**Work item**
Give the whole listing below once more, exactly, without pictures.

**Information**
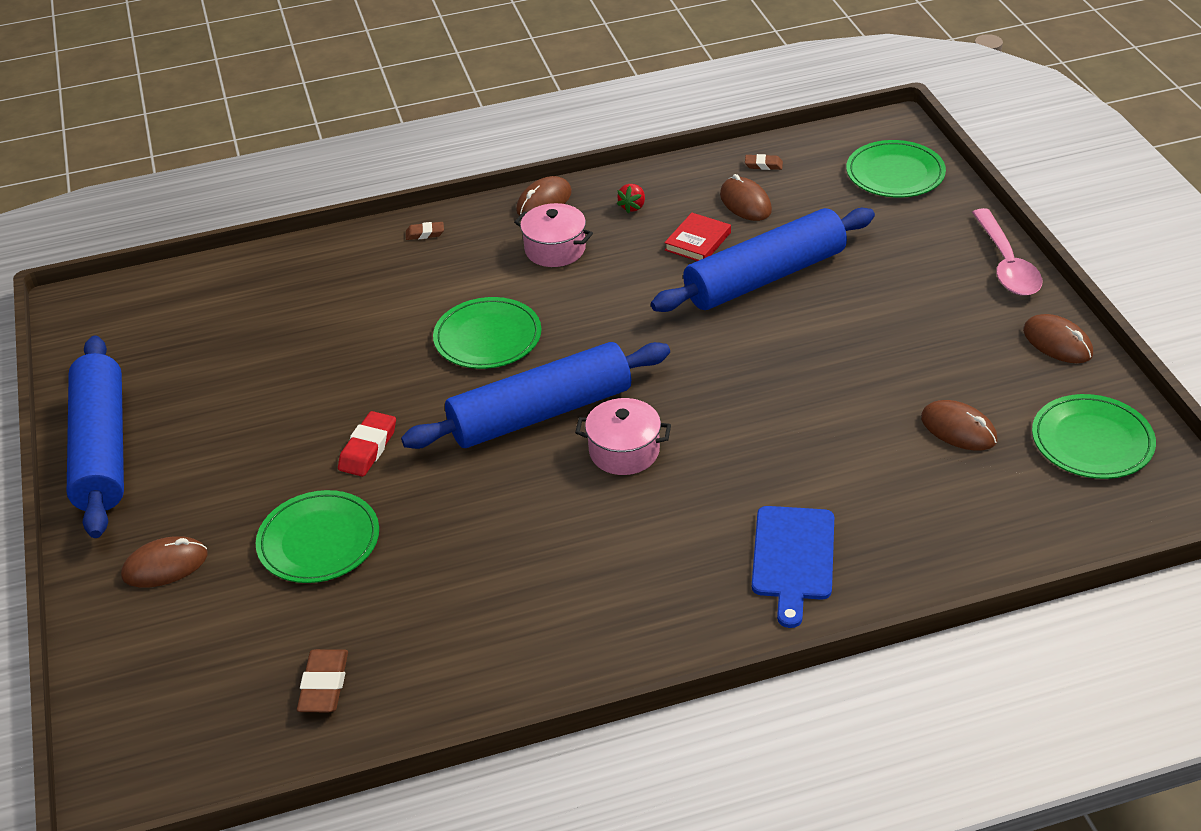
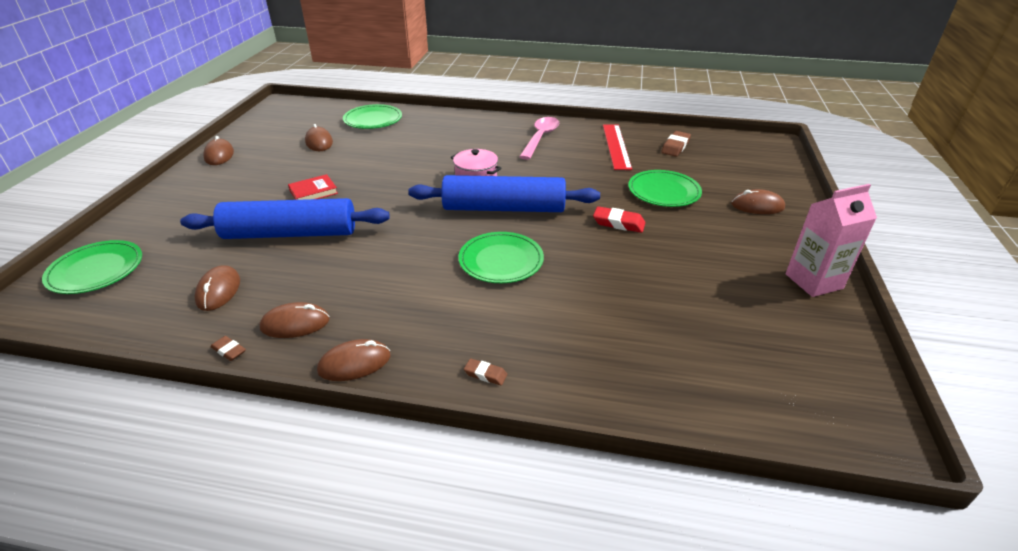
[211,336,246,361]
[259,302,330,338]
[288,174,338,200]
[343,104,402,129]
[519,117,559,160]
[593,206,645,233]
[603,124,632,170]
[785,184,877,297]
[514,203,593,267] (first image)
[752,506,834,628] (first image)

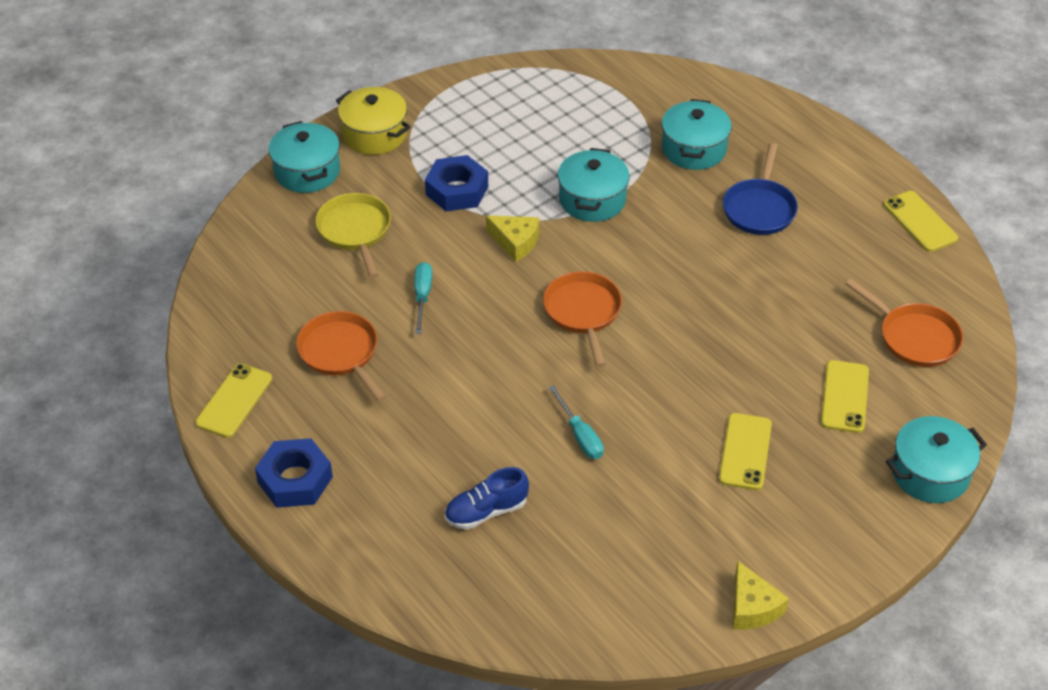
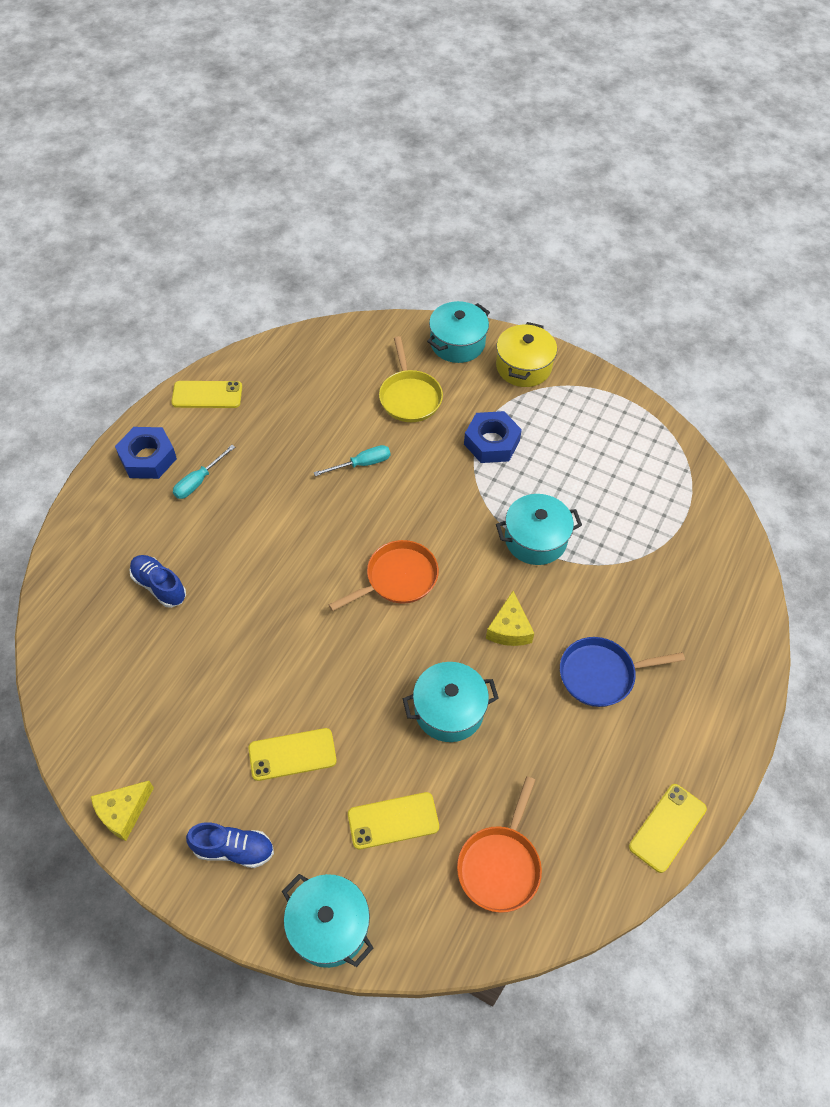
[173,445,235,499]
[186,822,274,868]
[379,336,443,422]
[403,662,499,742]
[486,591,535,646]
[296,311,387,402] (first image)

**Written solution**
[211,336,246,361]
[259,302,330,338]
[288,174,338,200]
[343,104,402,129]
[519,117,559,160]
[593,206,645,233]
[603,124,632,170]
[785,184,877,297]
[514,203,593,267] (first image)
[752,506,834,628] (first image)

[173,445,235,499]
[186,822,274,868]
[379,336,443,422]
[403,662,499,742]
[486,591,535,646]
[296,311,387,402] (first image)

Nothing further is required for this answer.